▸ EXERCISE BRIEF:
Lines from the one containing "exercise bike: (146, 144)" through the last line of the material below: print these exactly, and only these.

#### LISTED RECORDS

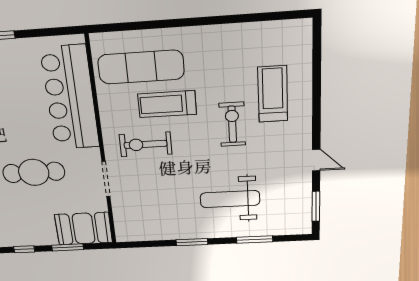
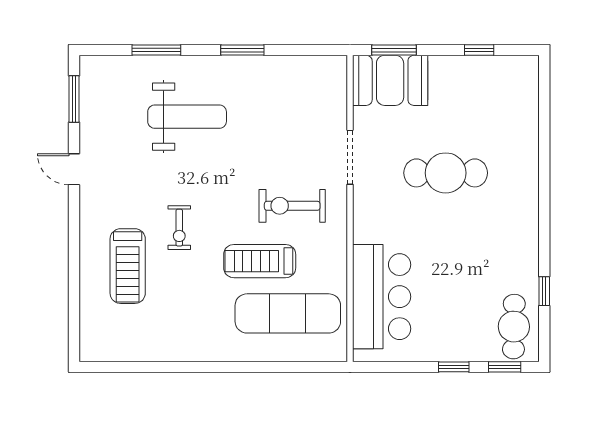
bar counter: (70, 98) -> (382, 297), width x0.73
treadmill: (167, 104) -> (260, 261), turned 180
exercise bike: (232, 124) -> (179, 228), width x0.73, depth x0.72
exercise bike: (146, 144) -> (292, 206), turned 180
window: (68, 247) -> (394, 50), moved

########

▸ TASK OUTPUT:
exercise bike: (146, 144) -> (292, 206), turned 180
window: (68, 247) -> (394, 50), moved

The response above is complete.